--- EXERCISE DESCRIPTION ---
Your answer should be the lines below from the one holding "camera: 115 degrees right, 20 degrees up" through the one holding "none -> red robot [100,459,134,523]", copied exactly and with nothing else.

--- SOURCE MATERIAL ---
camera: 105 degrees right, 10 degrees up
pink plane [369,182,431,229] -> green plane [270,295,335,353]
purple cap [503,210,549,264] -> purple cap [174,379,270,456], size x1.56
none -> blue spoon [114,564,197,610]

---

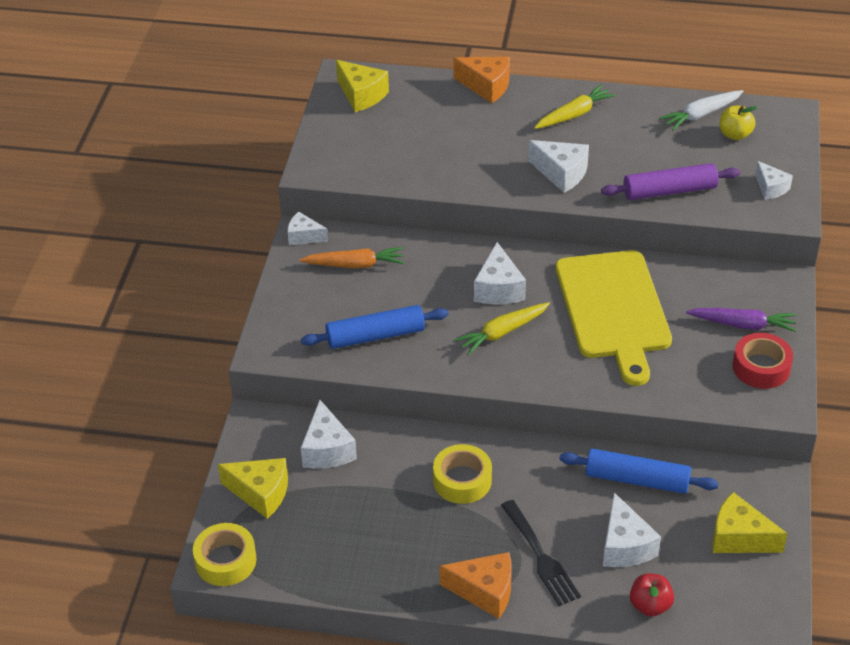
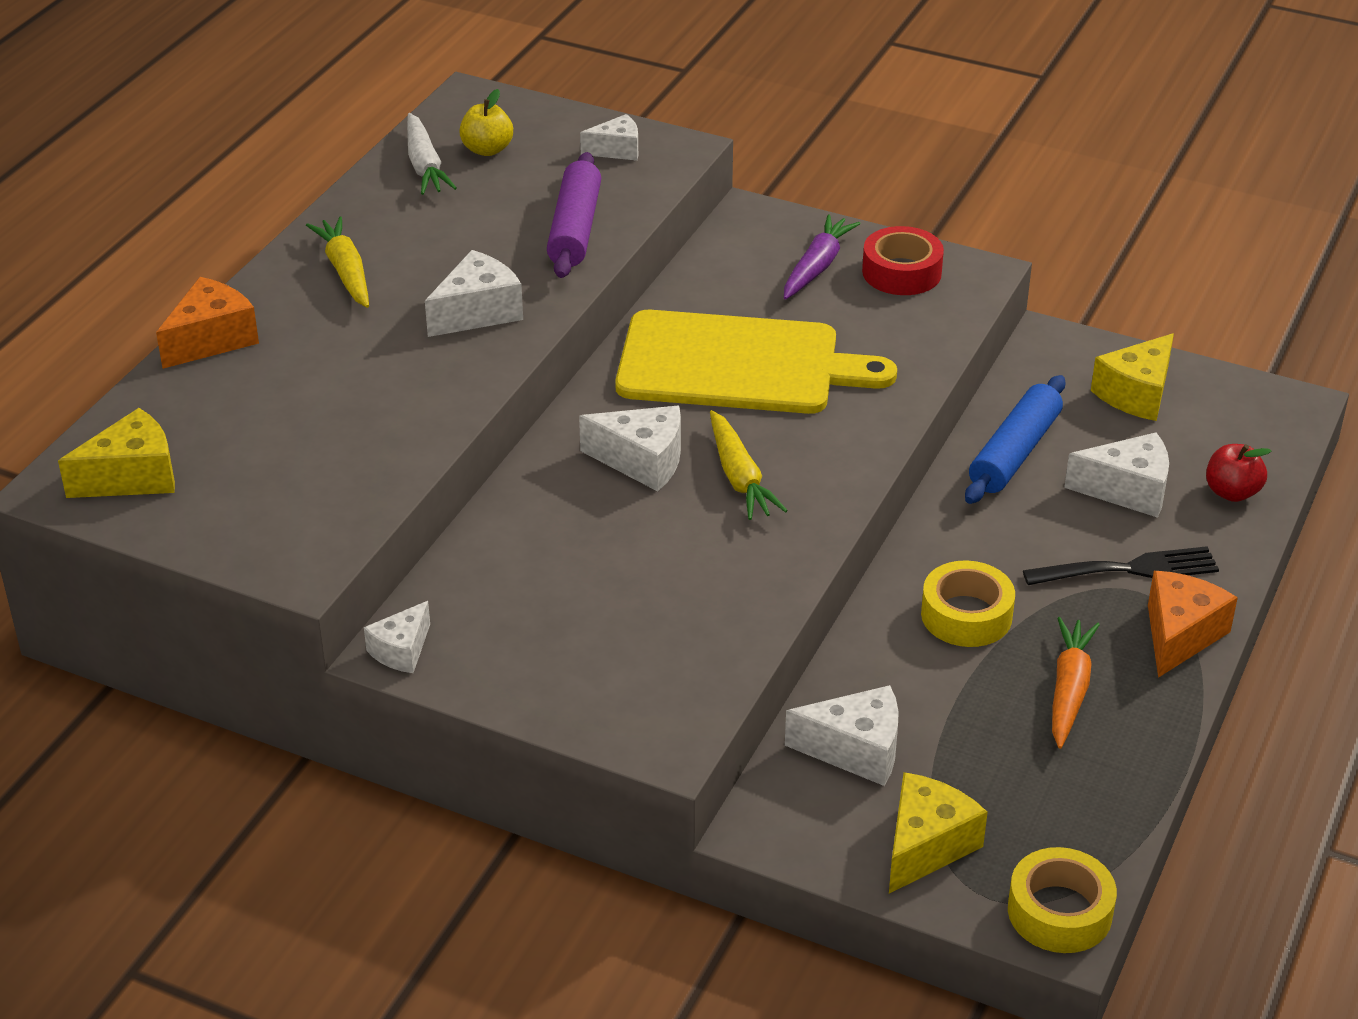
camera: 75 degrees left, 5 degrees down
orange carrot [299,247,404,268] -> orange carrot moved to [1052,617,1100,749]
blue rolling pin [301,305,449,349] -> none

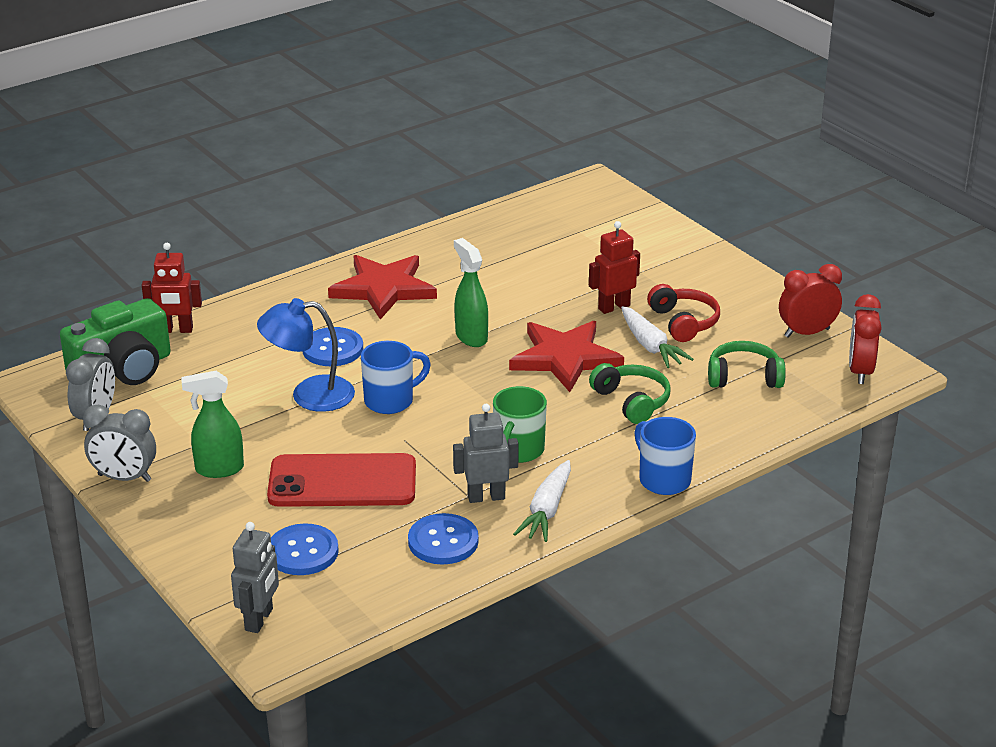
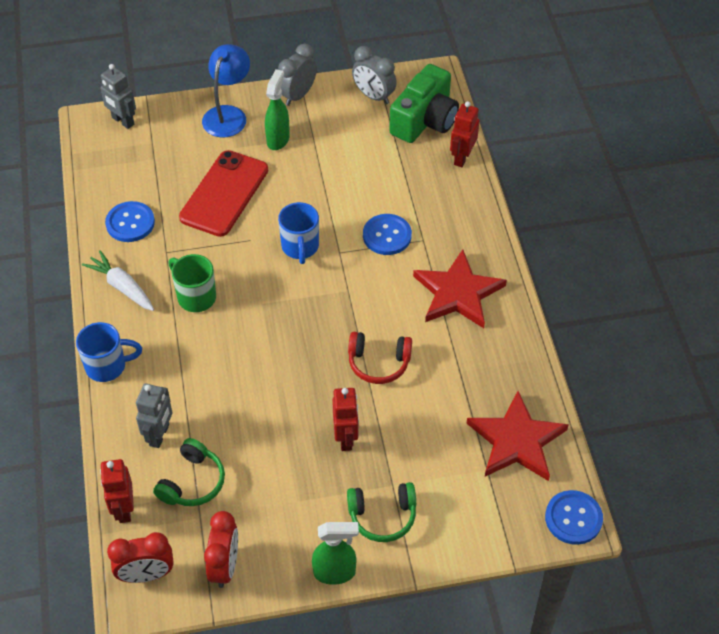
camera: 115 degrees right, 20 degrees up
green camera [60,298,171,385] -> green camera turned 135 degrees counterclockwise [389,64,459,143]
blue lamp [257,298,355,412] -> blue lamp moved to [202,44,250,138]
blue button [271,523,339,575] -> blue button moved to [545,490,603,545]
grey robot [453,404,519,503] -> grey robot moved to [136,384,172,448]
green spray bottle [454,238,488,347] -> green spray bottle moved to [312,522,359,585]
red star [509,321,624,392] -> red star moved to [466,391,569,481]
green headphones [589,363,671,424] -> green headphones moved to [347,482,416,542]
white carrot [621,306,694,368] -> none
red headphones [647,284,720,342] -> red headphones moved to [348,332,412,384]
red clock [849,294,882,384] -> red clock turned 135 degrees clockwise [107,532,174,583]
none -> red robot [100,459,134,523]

...

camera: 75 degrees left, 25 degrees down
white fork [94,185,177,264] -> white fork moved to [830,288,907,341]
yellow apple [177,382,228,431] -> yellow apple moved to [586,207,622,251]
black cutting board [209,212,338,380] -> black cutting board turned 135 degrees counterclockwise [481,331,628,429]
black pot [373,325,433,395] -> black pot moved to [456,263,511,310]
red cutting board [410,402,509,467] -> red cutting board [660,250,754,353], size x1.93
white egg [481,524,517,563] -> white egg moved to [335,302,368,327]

--- THE COMPLETED TASK ---
camera: 115 degrees right, 20 degrees up
green camera [60,298,171,385] -> green camera turned 135 degrees counterclockwise [389,64,459,143]
blue lamp [257,298,355,412] -> blue lamp moved to [202,44,250,138]
blue button [271,523,339,575] -> blue button moved to [545,490,603,545]
grey robot [453,404,519,503] -> grey robot moved to [136,384,172,448]
green spray bottle [454,238,488,347] -> green spray bottle moved to [312,522,359,585]
red star [509,321,624,392] -> red star moved to [466,391,569,481]
green headphones [589,363,671,424] -> green headphones moved to [347,482,416,542]
white carrot [621,306,694,368] -> none
red headphones [647,284,720,342] -> red headphones moved to [348,332,412,384]
red clock [849,294,882,384] -> red clock turned 135 degrees clockwise [107,532,174,583]
none -> red robot [100,459,134,523]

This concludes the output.